▶ _WORK INSTRUCTION_
From the material below, copy each line that holds the word "added".

▶ _DATA EXCERPT_

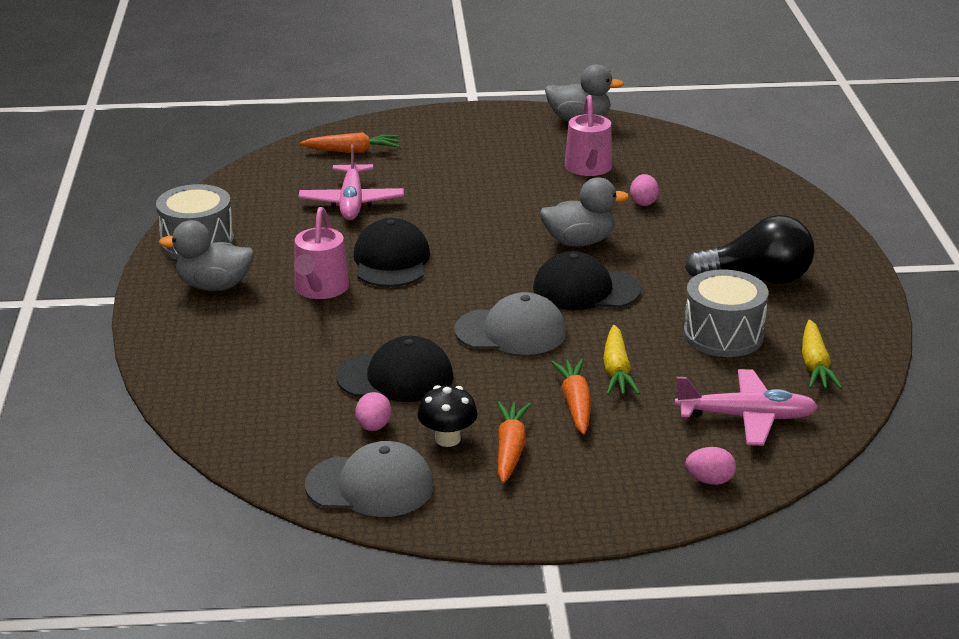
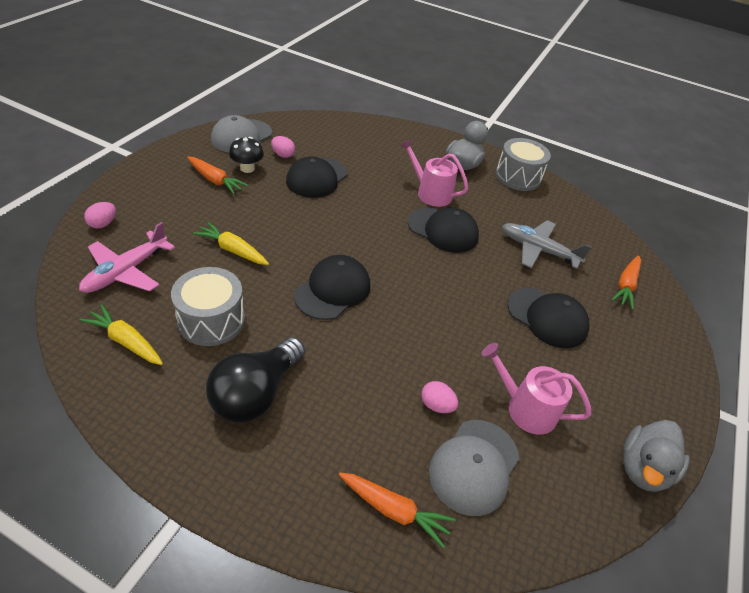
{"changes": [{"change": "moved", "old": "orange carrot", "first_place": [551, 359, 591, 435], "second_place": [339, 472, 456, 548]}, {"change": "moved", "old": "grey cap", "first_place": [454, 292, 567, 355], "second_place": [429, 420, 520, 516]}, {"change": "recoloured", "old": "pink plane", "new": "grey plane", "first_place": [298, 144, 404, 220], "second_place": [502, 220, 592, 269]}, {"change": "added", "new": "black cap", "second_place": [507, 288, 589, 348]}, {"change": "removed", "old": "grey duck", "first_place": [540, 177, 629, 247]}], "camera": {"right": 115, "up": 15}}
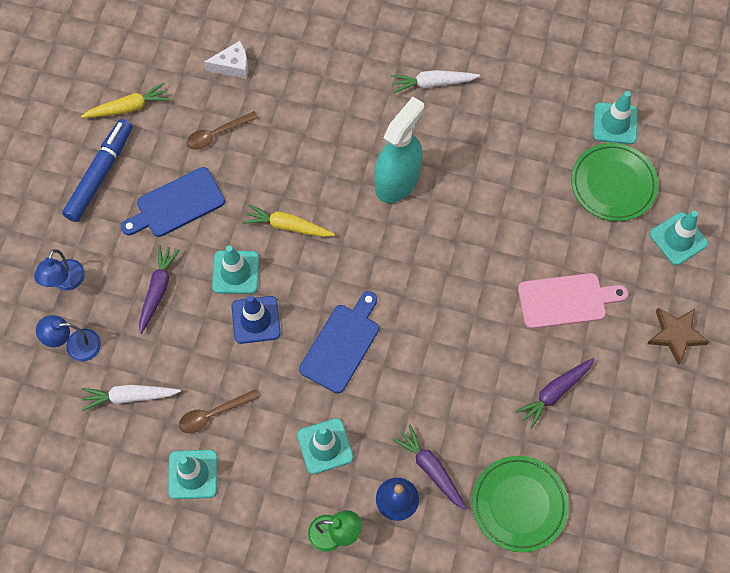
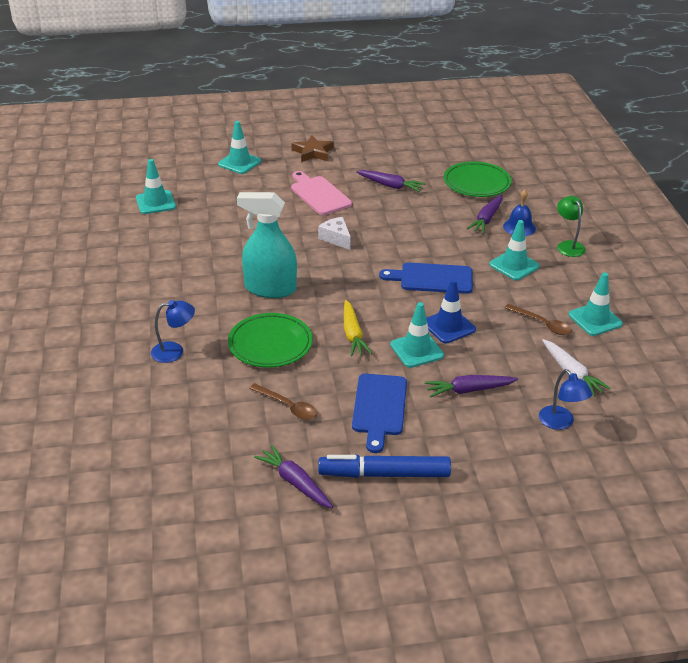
{"changes": [{"change": "moved", "old": "blue lamp", "first_place": [34, 249, 85, 290], "second_place": [151, 300, 195, 363]}, {"change": "moved", "old": "green plate", "first_place": [571, 143, 658, 221], "second_place": [228, 313, 313, 368]}, {"change": "recoloured", "old": "yellow carrot", "new": "purple carrot", "first_place": [81, 83, 170, 118], "second_place": [254, 445, 333, 508]}, {"change": "moved", "old": "white cheese", "first_place": [204, 41, 248, 79], "second_place": [318, 217, 351, 250]}, {"change": "turned", "old": "blue cutting board", "first_place": [121, 167, 225, 237], "second_place": [352, 374, 407, 453], "degrees": 60}, {"change": "removed", "old": "white carrot", "first_place": [391, 70, 480, 93]}], "camera": {"right": -115, "up": -30}}
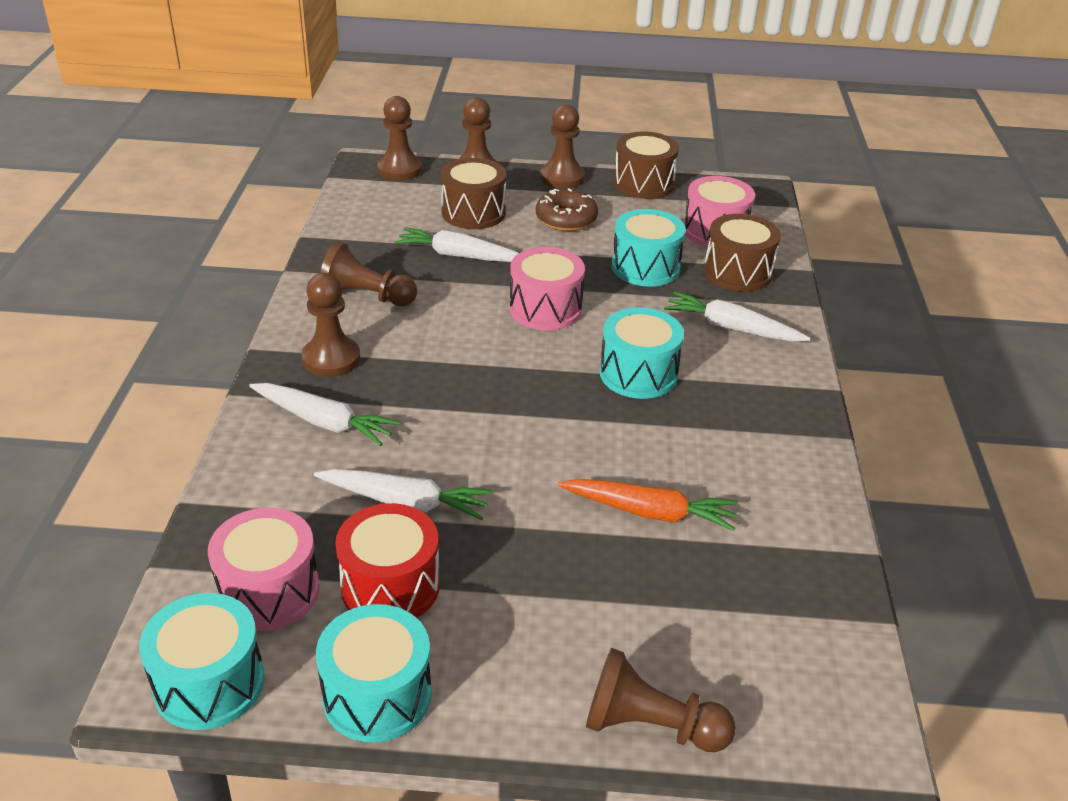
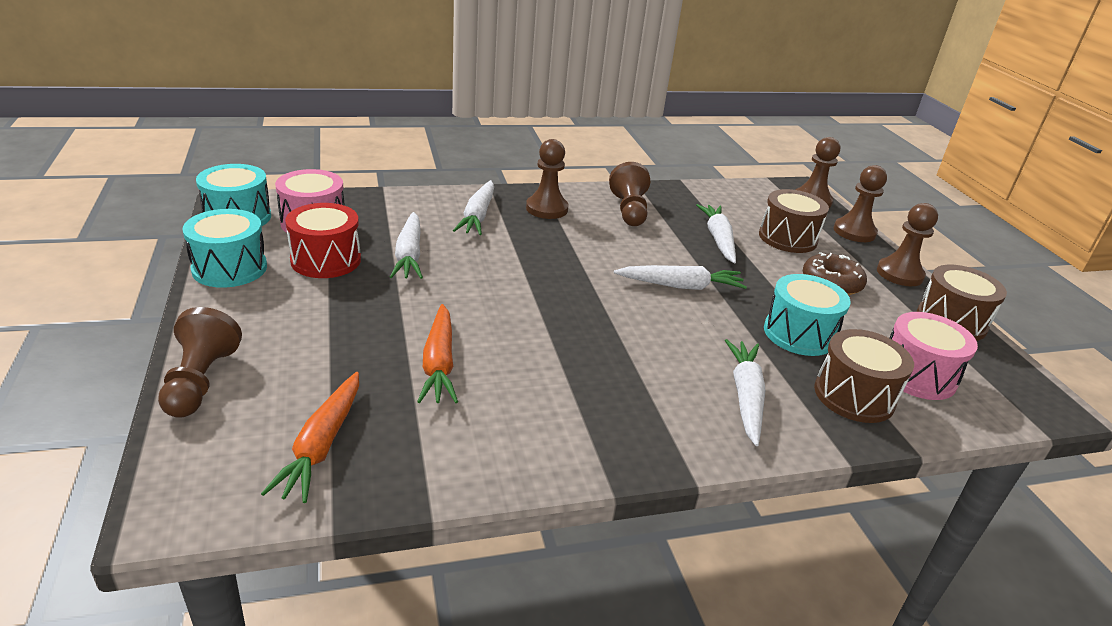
{"changes": [{"change": "added", "new": "orange carrot", "second_place": [261, 372, 359, 503]}, {"change": "replaced", "old": "pink drum", "new": "white carrot", "first_place": [510, 247, 585, 330], "second_place": [614, 265, 747, 290]}, {"change": "removed", "old": "turquoise drum", "first_place": [600, 307, 684, 399]}], "camera": {"right": 70, "up": -5}}
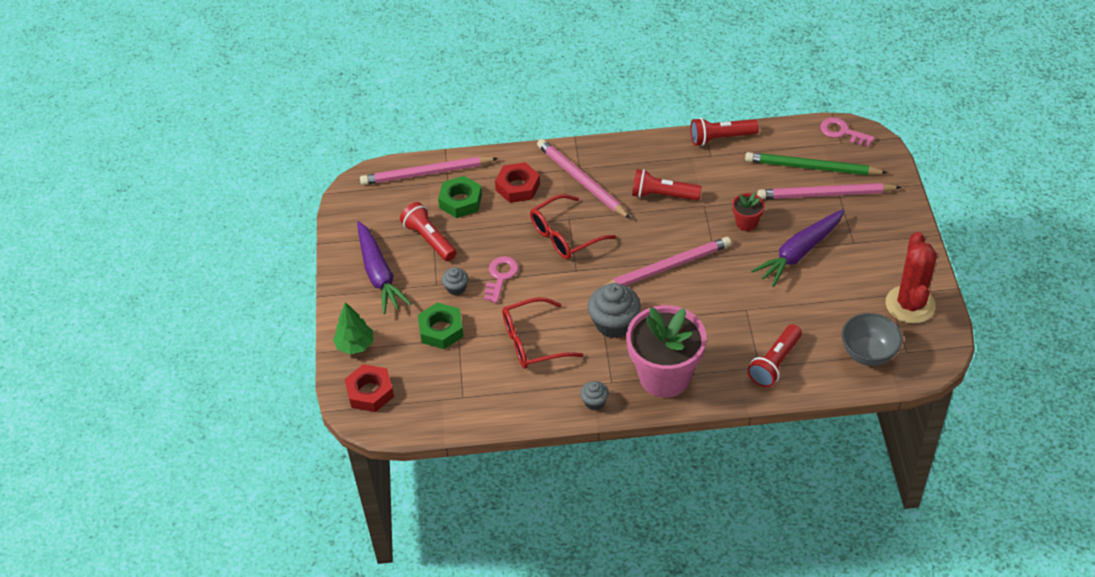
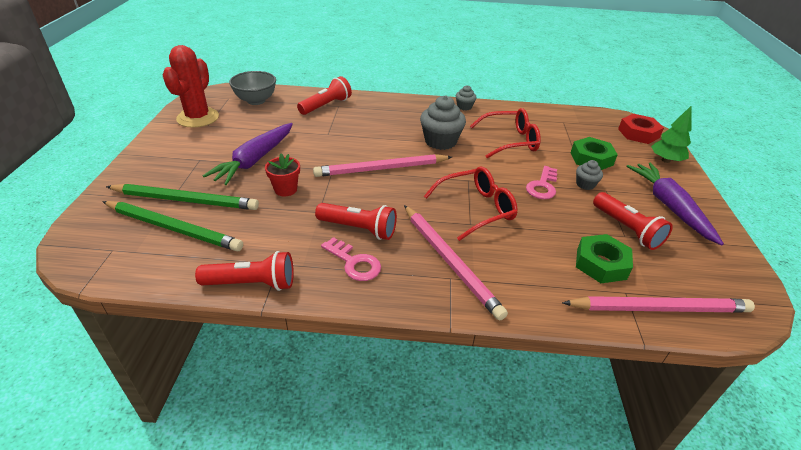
{"changes": [{"change": "recoloured", "old": "pink pencil", "new": "green pencil", "first_place": [757, 183, 901, 199], "second_place": [106, 184, 259, 210]}, {"change": "turned", "old": "purple carrot", "first_place": [751, 209, 844, 287], "second_place": [203, 123, 293, 185], "degrees": 150}, {"change": "moved", "old": "pink key", "first_place": [820, 117, 875, 147], "second_place": [321, 237, 381, 281]}, {"change": "removed", "old": "red nut", "first_place": [495, 162, 540, 203]}, {"change": "removed", "old": "pink flower pot", "first_place": [626, 305, 707, 398]}], "camera": {"right": -175, "up": -10}}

▶ _SOLUTION TO THE PROBLEM_
{"changes": [{"change": "moved", "old": "orange carrot", "first_place": [551, 359, 591, 435], "second_place": [339, 472, 456, 548]}, {"change": "moved", "old": "grey cap", "first_place": [454, 292, 567, 355], "second_place": [429, 420, 520, 516]}, {"change": "recoloured", "old": "pink plane", "new": "grey plane", "first_place": [298, 144, 404, 220], "second_place": [502, 220, 592, 269]}, {"change": "added", "new": "black cap", "second_place": [507, 288, 589, 348]}, {"change": "removed", "old": "grey duck", "first_place": [540, 177, 629, 247]}], "camera": {"right": 115, "up": 15}}
{"changes": [{"change": "added", "new": "orange carrot", "second_place": [261, 372, 359, 503]}, {"change": "replaced", "old": "pink drum", "new": "white carrot", "first_place": [510, 247, 585, 330], "second_place": [614, 265, 747, 290]}, {"change": "removed", "old": "turquoise drum", "first_place": [600, 307, 684, 399]}], "camera": {"right": 70, "up": -5}}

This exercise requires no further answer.